## What the task asks
Return each record word for word and omit the pictures.

*** Opening of Available data ***

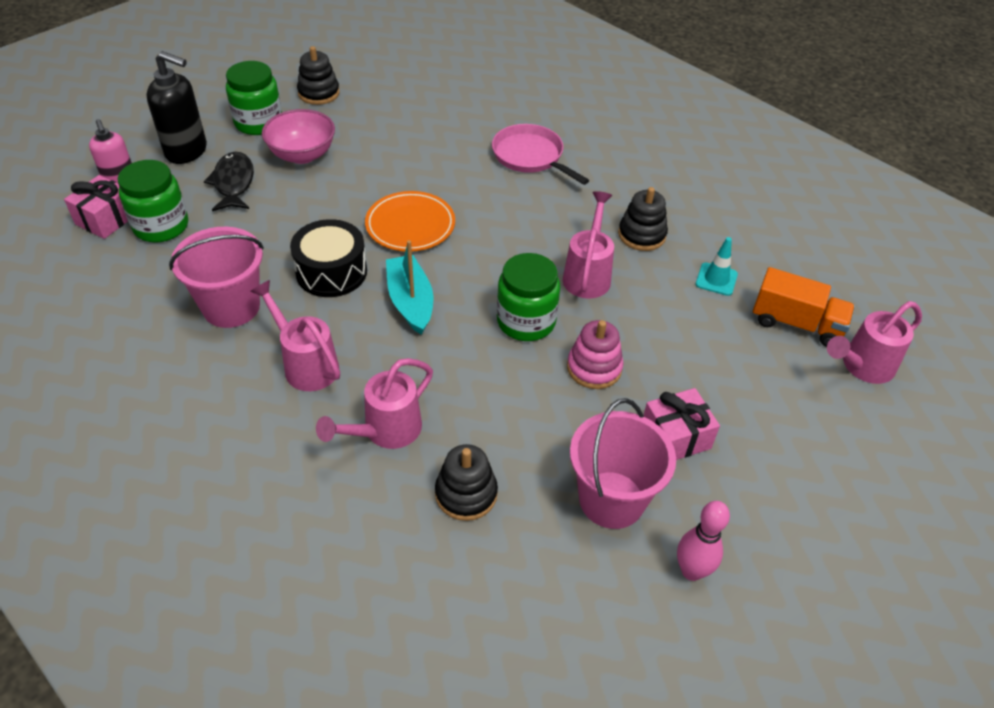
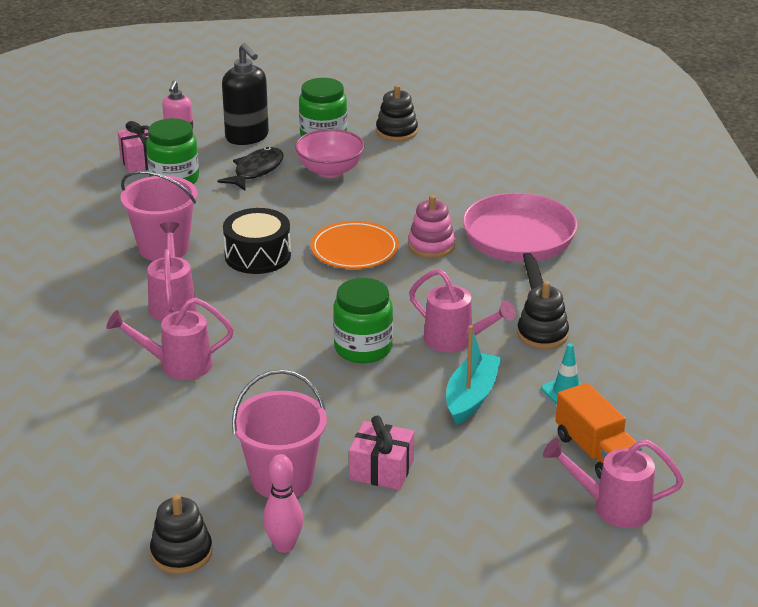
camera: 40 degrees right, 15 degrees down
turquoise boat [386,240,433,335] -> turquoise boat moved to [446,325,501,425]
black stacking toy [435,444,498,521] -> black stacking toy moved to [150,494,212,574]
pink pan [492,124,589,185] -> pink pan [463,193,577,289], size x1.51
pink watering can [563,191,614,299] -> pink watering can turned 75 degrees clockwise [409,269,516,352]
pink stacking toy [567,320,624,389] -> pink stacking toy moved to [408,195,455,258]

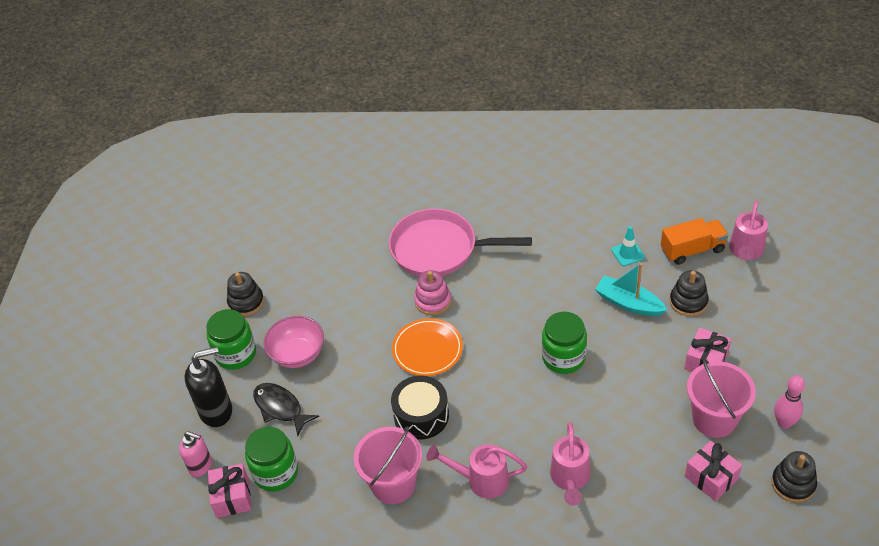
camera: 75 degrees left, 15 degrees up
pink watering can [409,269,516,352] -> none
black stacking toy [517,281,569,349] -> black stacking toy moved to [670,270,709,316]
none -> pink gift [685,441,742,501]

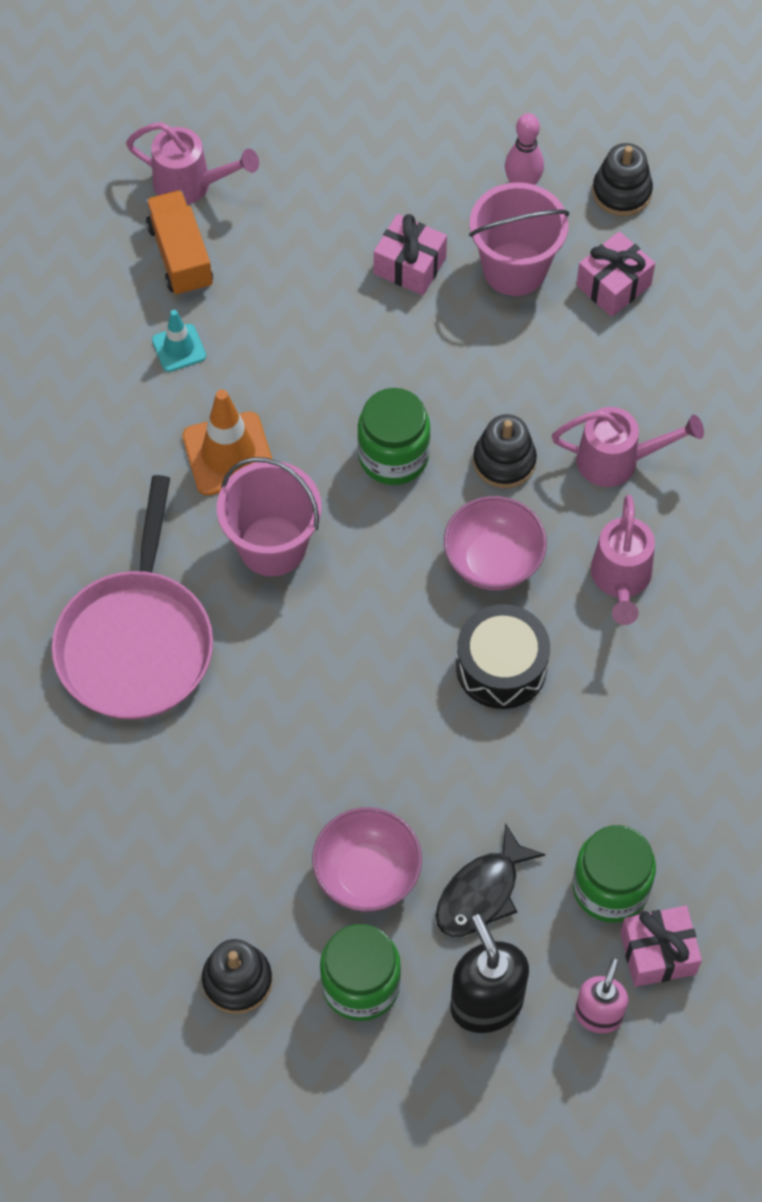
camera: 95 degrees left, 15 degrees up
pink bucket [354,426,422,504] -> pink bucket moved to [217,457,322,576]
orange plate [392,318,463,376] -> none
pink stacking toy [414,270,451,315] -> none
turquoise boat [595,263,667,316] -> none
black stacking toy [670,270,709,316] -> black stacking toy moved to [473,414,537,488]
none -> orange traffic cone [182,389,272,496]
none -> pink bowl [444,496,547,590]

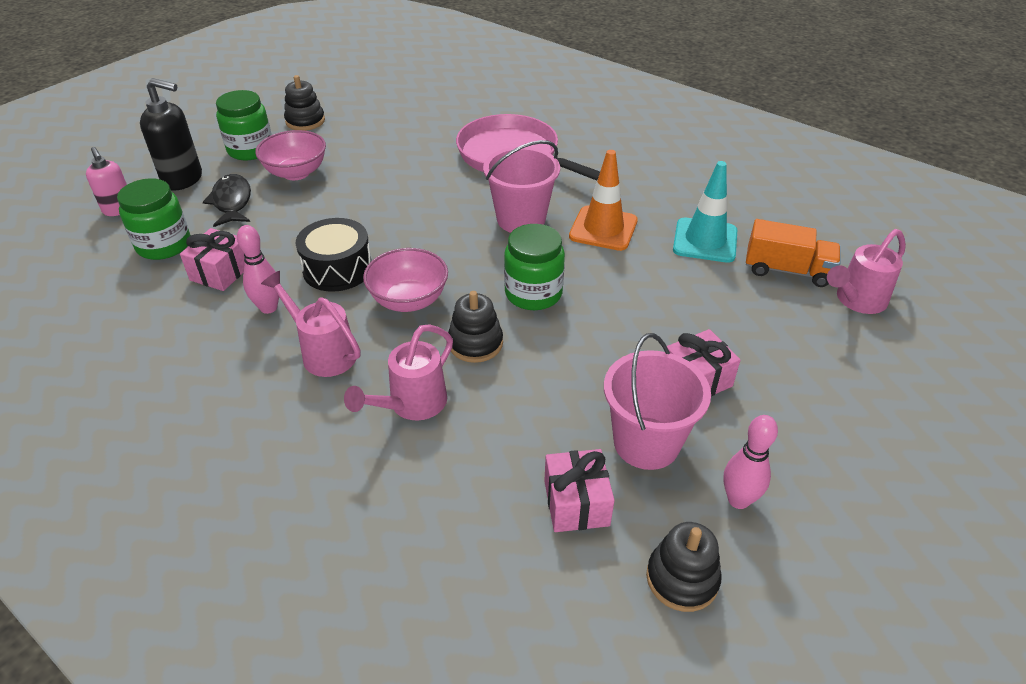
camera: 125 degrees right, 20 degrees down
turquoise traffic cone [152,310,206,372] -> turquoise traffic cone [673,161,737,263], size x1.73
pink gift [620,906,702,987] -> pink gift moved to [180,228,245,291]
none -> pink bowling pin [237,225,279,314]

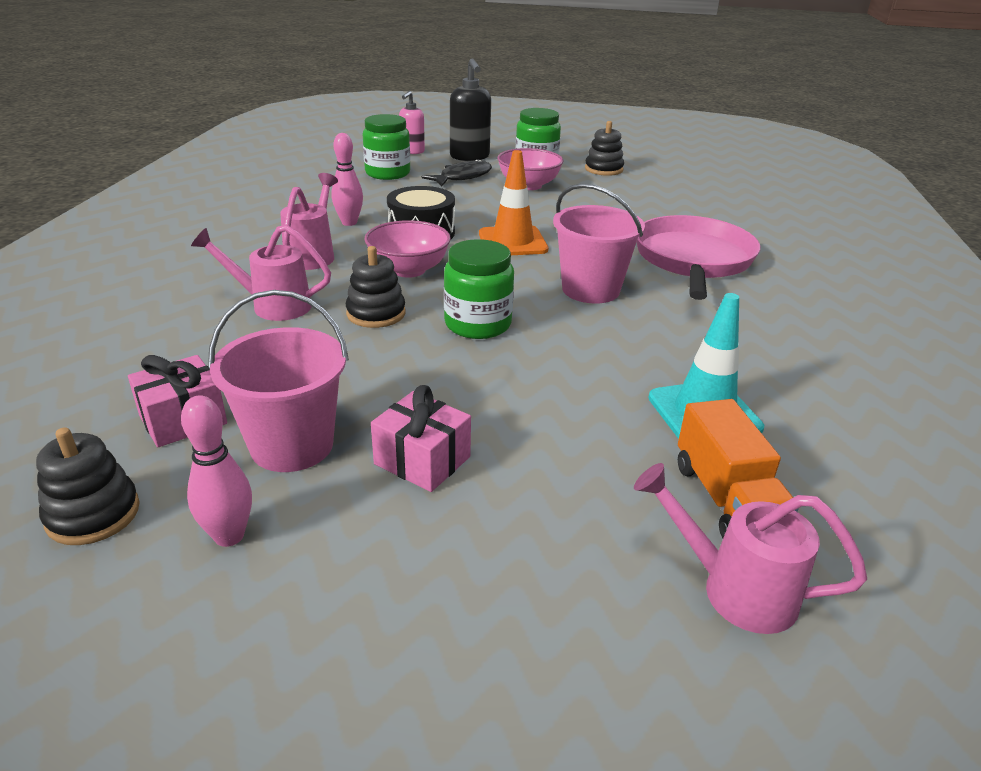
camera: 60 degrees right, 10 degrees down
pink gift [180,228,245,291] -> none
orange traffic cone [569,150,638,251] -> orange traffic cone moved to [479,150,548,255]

*** Close of Available data ***

## Solution for this exercise
camera: 40 degrees right, 15 degrees down
turquoise boat [386,240,433,335] -> turquoise boat moved to [446,325,501,425]
black stacking toy [435,444,498,521] -> black stacking toy moved to [150,494,212,574]
pink pan [492,124,589,185] -> pink pan [463,193,577,289], size x1.51
pink watering can [563,191,614,299] -> pink watering can turned 75 degrees clockwise [409,269,516,352]
pink stacking toy [567,320,624,389] -> pink stacking toy moved to [408,195,455,258]

camera: 75 degrees left, 15 degrees up
pink watering can [409,269,516,352] -> none
black stacking toy [517,281,569,349] -> black stacking toy moved to [670,270,709,316]
none -> pink gift [685,441,742,501]

camera: 95 degrees left, 15 degrees up
pink bucket [354,426,422,504] -> pink bucket moved to [217,457,322,576]
orange plate [392,318,463,376] -> none
pink stacking toy [414,270,451,315] -> none
turquoise boat [595,263,667,316] -> none
black stacking toy [670,270,709,316] -> black stacking toy moved to [473,414,537,488]
none -> orange traffic cone [182,389,272,496]
none -> pink bowl [444,496,547,590]

camera: 125 degrees right, 20 degrees down
turquoise traffic cone [152,310,206,372] -> turquoise traffic cone [673,161,737,263], size x1.73
pink gift [620,906,702,987] -> pink gift moved to [180,228,245,291]
none -> pink bowling pin [237,225,279,314]

camera: 60 degrees right, 10 degrees down
pink gift [180,228,245,291] -> none
orange traffic cone [569,150,638,251] -> orange traffic cone moved to [479,150,548,255]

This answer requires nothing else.